DATA SUPPLIED:
★ ★ ★ ★ ★

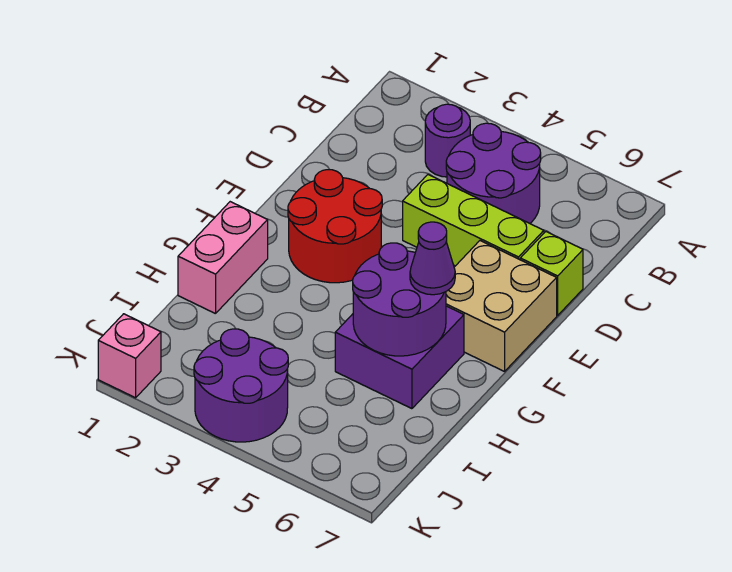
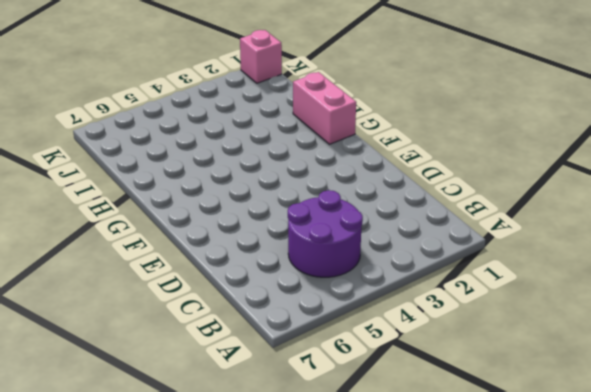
none -> purple round brick B3 level 1
none -> lime brick D4:D6 level 1
none -> lime brick D7 level 1

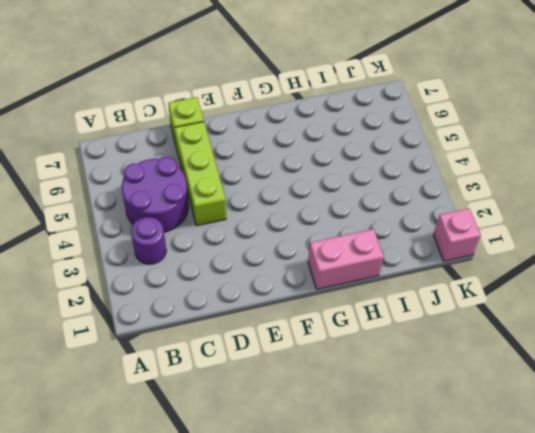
none -> red round brick E2:F3 level 1
none -> tan brick E6:F7 level 1
none -> purple brick G5:H6 level 1

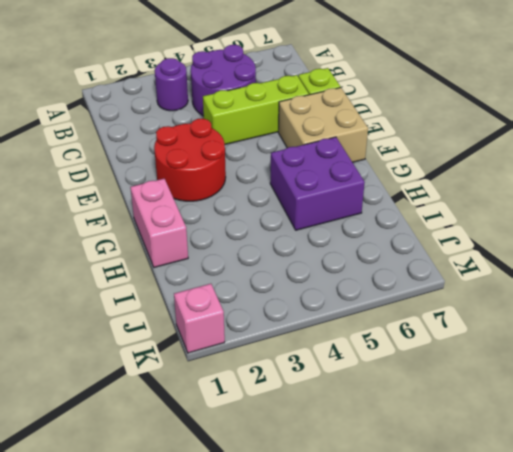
none -> purple round brick J3:K4 level 1
none -> purple round brick G5:H6 level 2
none -> purple cone G6 level 3

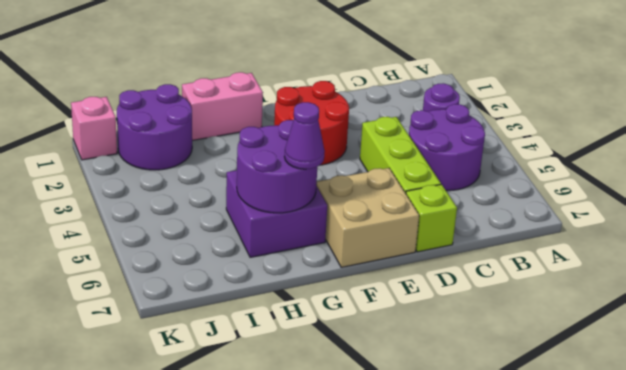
purple round brick I1:J2 level 1 -> purple round brick J3:K4 level 1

★ ★ ★ ★ ★

WORK TO COMPLETE:
Your answer must be the full listing, copied exactly, with no pictures in it.

ANSWER SPACE:
none -> purple round brick B3 level 1
none -> lime brick D4:D6 level 1
none -> lime brick D7 level 1

none -> red round brick E2:F3 level 1
none -> tan brick E6:F7 level 1
none -> purple brick G5:H6 level 1

none -> purple round brick J3:K4 level 1
none -> purple round brick G5:H6 level 2
none -> purple cone G6 level 3

purple round brick I1:J2 level 1 -> purple round brick J3:K4 level 1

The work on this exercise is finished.